[Stored items from a collection]
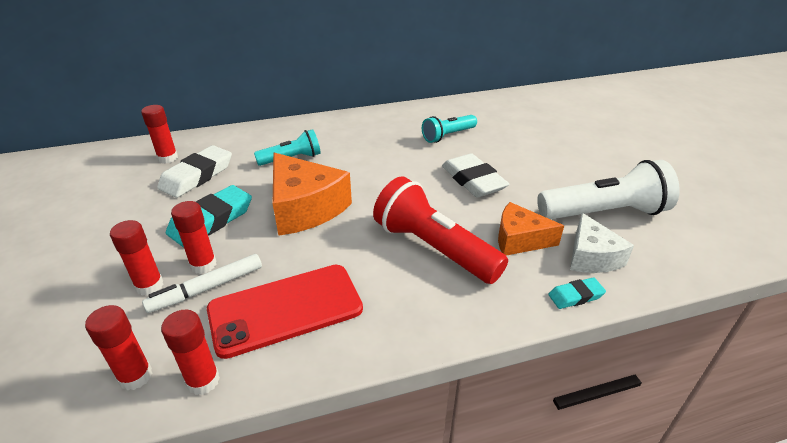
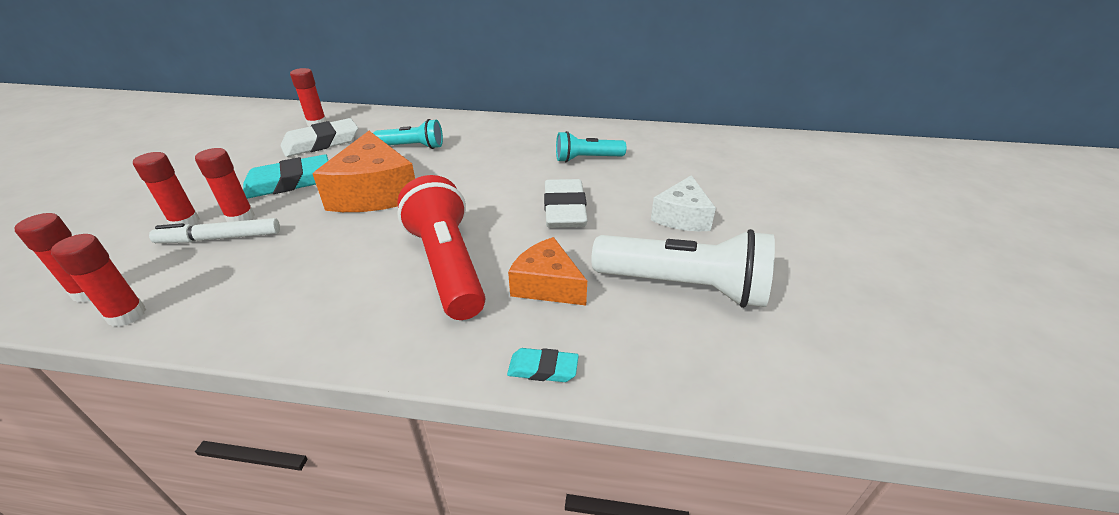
camera: 25 degrees right, 0 degrees up
(285, 309) = (255, 277): red phone -> none
(591, 257) = (611, 331): white cheese -> white cheese (682, 217)

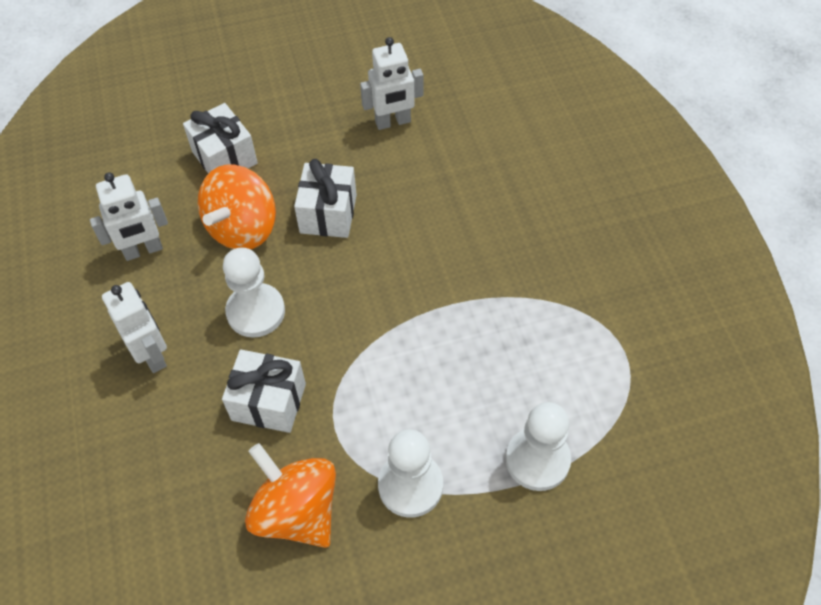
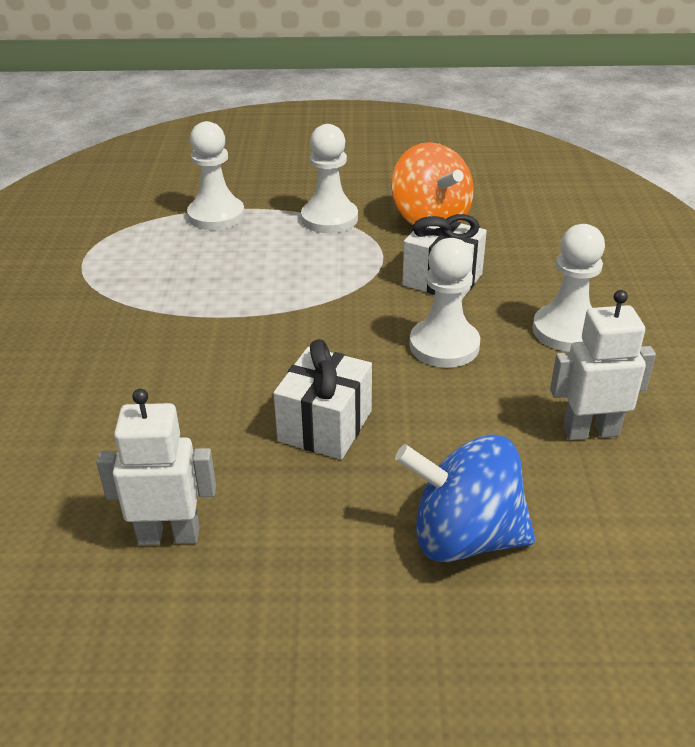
camera: 165 degrees left, 20 degrees down
(152, 355) = (567, 331): white robot -> white pawn
(225, 157) = (464, 537): white gift -> blue spinning top
(243, 228) = (447, 431): orange spinning top -> none

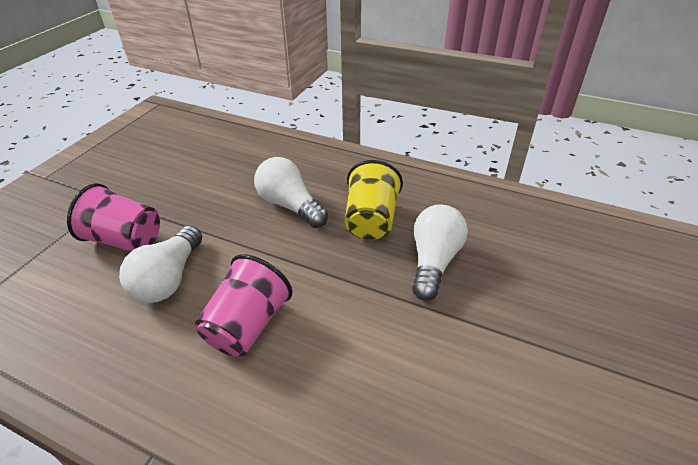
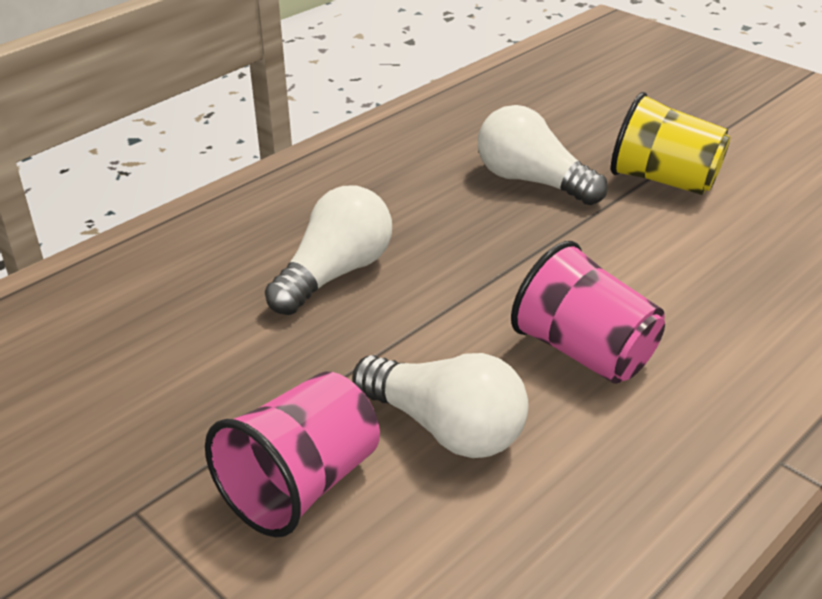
camera: 70 degrees left, 5 degrees down
(290, 205) = (335, 274): white light bulb -> white light bulb turned 150 degrees clockwise
(371, 220) = (422, 208): yellow cup -> yellow cup (664, 180)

## INSTRUCTIONS TO FOLLOW
Output every entry above exactly as written, but omit the pictures.

## RESPONSE BELOW
camera: 25 degrees right, 0 degrees up
(285, 309) = (255, 277): red phone -> none
(591, 257) = (611, 331): white cheese -> white cheese (682, 217)

camera: 165 degrees left, 20 degrees down
(152, 355) = (567, 331): white robot -> white pawn
(225, 157) = (464, 537): white gift -> blue spinning top
(243, 228) = (447, 431): orange spinning top -> none

camera: 70 degrees left, 5 degrees down
(290, 205) = (335, 274): white light bulb -> white light bulb turned 150 degrees clockwise
(371, 220) = (422, 208): yellow cup -> yellow cup (664, 180)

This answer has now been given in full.